[Change detection data]
*-*-*

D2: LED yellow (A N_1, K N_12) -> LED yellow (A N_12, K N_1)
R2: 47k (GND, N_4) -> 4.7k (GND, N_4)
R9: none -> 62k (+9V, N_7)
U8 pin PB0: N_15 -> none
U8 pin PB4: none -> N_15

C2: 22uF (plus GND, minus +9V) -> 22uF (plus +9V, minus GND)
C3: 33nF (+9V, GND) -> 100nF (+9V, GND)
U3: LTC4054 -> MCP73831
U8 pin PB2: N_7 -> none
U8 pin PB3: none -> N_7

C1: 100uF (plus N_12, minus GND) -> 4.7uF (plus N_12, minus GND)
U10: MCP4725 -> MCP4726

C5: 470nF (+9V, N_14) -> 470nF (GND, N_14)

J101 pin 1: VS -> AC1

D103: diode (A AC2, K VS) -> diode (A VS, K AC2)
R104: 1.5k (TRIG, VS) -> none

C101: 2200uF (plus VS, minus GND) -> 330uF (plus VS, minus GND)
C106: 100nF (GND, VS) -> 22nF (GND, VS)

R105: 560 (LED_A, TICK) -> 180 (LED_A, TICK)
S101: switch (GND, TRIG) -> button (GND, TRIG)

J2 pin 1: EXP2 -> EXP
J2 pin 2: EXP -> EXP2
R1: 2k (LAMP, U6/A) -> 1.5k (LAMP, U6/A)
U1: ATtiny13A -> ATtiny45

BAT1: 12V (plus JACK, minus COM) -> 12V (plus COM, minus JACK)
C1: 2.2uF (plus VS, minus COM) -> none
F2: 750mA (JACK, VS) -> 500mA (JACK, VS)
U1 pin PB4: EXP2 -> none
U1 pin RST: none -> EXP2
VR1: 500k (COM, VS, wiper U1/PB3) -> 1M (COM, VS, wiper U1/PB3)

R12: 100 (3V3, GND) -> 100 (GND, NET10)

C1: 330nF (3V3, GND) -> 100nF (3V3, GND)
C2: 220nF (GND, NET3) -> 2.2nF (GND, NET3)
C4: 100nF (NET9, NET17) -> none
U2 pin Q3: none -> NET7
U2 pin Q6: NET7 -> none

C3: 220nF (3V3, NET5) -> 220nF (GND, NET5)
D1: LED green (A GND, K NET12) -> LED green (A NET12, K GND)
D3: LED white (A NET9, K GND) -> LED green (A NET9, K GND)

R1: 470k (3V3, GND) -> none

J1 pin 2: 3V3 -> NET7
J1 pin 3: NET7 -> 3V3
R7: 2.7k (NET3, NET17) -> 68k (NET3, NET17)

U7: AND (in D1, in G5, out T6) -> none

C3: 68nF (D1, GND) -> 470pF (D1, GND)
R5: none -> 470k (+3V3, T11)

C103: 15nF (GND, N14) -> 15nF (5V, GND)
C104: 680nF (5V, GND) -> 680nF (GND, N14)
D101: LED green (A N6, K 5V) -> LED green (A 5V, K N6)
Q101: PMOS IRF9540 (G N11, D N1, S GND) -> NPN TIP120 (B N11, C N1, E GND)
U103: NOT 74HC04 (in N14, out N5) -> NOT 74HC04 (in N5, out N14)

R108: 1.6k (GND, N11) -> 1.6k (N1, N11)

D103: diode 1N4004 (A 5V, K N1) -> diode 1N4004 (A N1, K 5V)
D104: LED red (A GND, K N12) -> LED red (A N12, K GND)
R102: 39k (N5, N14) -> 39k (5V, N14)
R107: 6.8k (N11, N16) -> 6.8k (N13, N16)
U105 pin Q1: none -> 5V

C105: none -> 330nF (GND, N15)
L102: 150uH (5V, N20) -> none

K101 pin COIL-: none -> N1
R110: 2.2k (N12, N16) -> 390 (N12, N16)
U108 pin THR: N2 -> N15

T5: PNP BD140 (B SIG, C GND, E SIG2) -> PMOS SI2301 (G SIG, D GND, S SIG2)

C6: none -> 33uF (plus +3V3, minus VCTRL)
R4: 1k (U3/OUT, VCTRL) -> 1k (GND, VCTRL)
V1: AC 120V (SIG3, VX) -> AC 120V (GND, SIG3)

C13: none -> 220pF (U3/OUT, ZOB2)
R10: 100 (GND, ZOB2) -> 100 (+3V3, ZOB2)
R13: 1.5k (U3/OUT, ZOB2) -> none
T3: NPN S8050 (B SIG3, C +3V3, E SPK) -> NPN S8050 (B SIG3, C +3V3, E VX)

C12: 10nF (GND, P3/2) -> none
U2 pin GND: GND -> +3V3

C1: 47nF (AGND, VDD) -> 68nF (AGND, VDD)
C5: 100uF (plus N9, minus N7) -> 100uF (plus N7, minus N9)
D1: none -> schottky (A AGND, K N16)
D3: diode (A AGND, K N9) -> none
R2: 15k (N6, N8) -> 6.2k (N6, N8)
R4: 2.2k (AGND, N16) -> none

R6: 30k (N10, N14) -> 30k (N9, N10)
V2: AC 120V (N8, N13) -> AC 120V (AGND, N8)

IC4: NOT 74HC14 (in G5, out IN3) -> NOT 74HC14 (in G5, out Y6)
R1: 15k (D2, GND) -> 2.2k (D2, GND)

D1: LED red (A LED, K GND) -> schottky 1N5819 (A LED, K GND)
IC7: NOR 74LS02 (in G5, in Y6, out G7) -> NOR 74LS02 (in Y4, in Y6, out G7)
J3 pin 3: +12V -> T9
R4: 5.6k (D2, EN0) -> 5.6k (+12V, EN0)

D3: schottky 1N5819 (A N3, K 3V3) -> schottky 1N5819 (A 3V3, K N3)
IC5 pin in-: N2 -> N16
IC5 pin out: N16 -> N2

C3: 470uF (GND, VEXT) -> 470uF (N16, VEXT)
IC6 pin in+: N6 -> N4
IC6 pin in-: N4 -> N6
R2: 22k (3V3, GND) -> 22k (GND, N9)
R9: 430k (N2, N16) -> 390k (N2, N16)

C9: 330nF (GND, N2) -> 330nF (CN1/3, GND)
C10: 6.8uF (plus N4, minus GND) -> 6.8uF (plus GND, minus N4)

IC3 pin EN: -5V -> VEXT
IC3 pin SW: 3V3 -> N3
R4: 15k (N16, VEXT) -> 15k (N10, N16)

*-*-*

What this task involves:
Above are the records. Copy the lines beginning at the one that has "U8 pin PB2: N_7 -> none" and ending with the one that has "R104: 1.5k (TRIG, VS) -> none", unchanged.

Answer box:
U8 pin PB2: N_7 -> none
U8 pin PB3: none -> N_7

C1: 100uF (plus N_12, minus GND) -> 4.7uF (plus N_12, minus GND)
U10: MCP4725 -> MCP4726

C5: 470nF (+9V, N_14) -> 470nF (GND, N_14)

J101 pin 1: VS -> AC1

D103: diode (A AC2, K VS) -> diode (A VS, K AC2)
R104: 1.5k (TRIG, VS) -> none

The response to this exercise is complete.